Description of the task -> Output each record verbatim, with pictures left out.

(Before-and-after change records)
------------------------------------------------------------------------

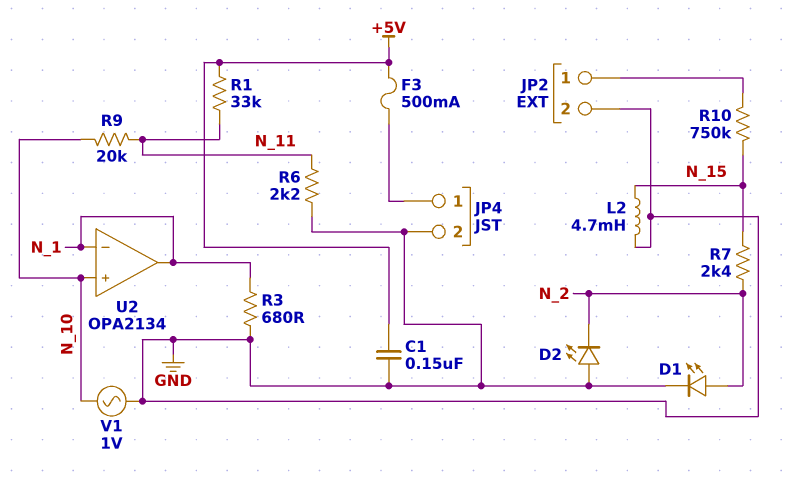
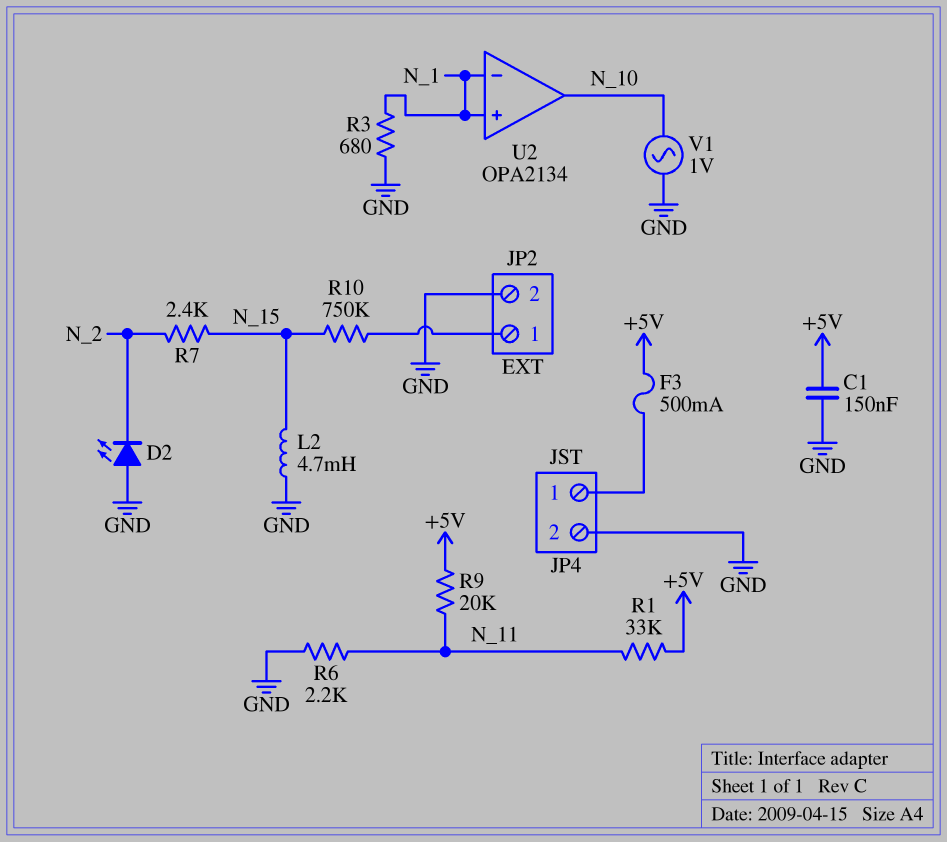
D1: LED (A N_2, K GND) -> none
R9: 20k (N_10, N_11) -> 20k (+5V, N_11)
U2 pin in+: N_10 -> N_1
U2 pin out: N_1 -> N_10

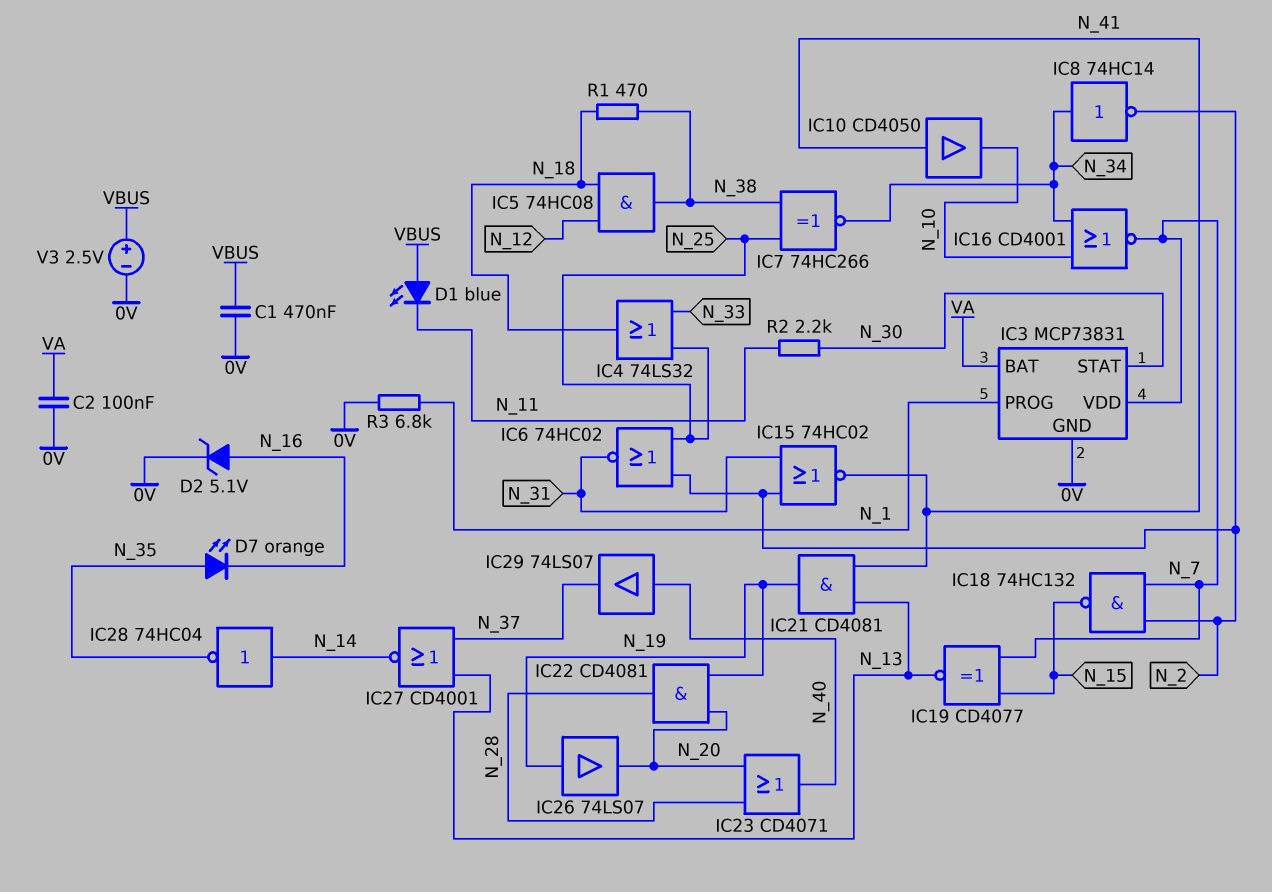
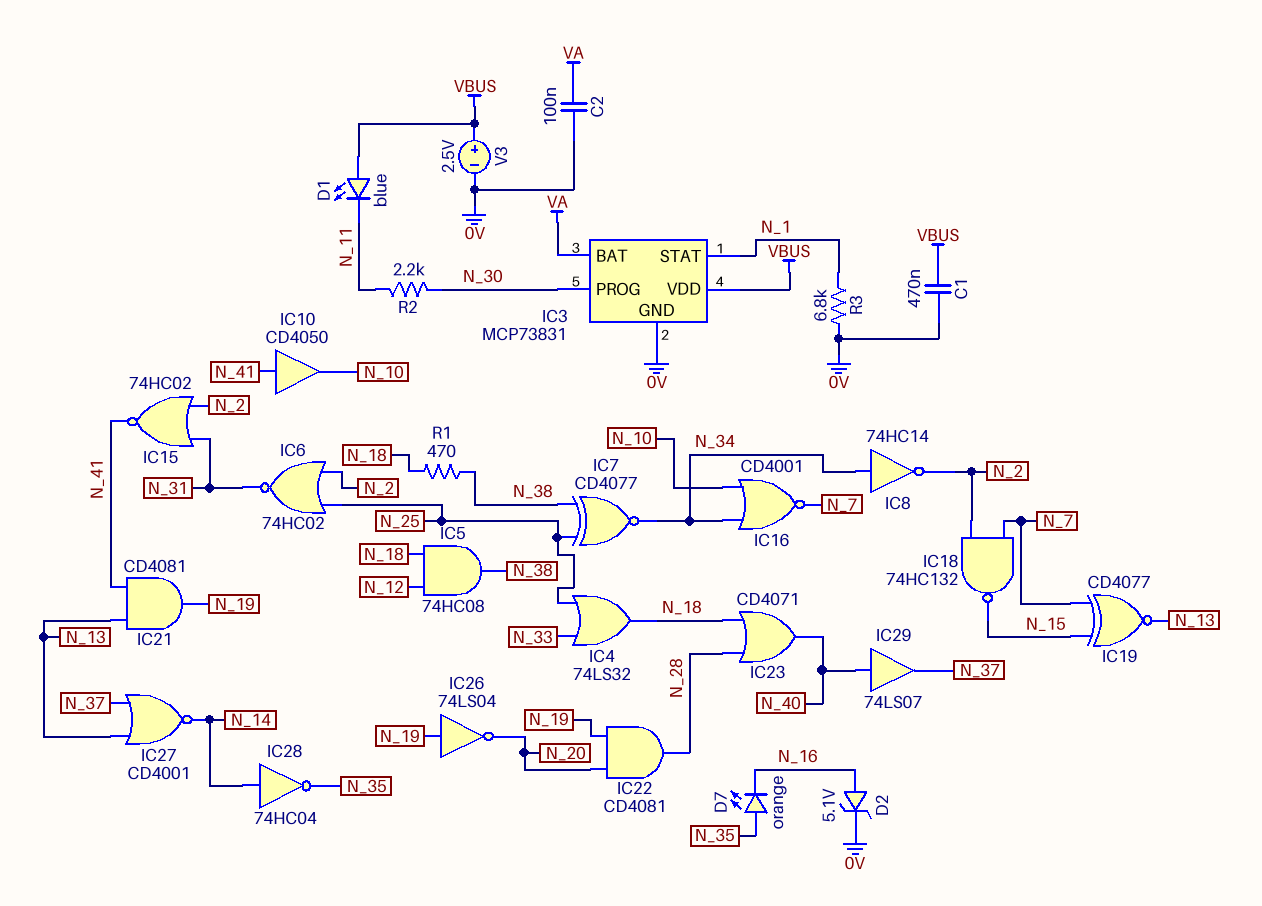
IC3 pin PROG: N_1 -> N_30
IC3 pin STAT: N_30 -> N_1
IC3 pin VDD: N_7 -> VBUS
IC7: XNOR 74HC266 (in N_25, in N_38, out N_34) -> XNOR CD4077 (in N_25, in N_38, out N_34)
IC23: OR CD4071 (in N_20, in N_28, out N_40) -> OR CD4071 (in N_18, in N_28, out N_40)
IC26: buffer 74LS07 (in N_19, out N_20) -> NOT 74LS04 (in N_19, out N_20)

------------------------------------------------------------------------

Solution to this exercise ->
D1: LED (A N_2, K GND) -> none
R9: 20k (N_10, N_11) -> 20k (+5V, N_11)
U2 pin in+: N_10 -> N_1
U2 pin out: N_1 -> N_10

IC3 pin PROG: N_1 -> N_30
IC3 pin STAT: N_30 -> N_1
IC3 pin VDD: N_7 -> VBUS
IC7: XNOR 74HC266 (in N_25, in N_38, out N_34) -> XNOR CD4077 (in N_25, in N_38, out N_34)
IC23: OR CD4071 (in N_20, in N_28, out N_40) -> OR CD4071 (in N_18, in N_28, out N_40)
IC26: buffer 74LS07 (in N_19, out N_20) -> NOT 74LS04 (in N_19, out N_20)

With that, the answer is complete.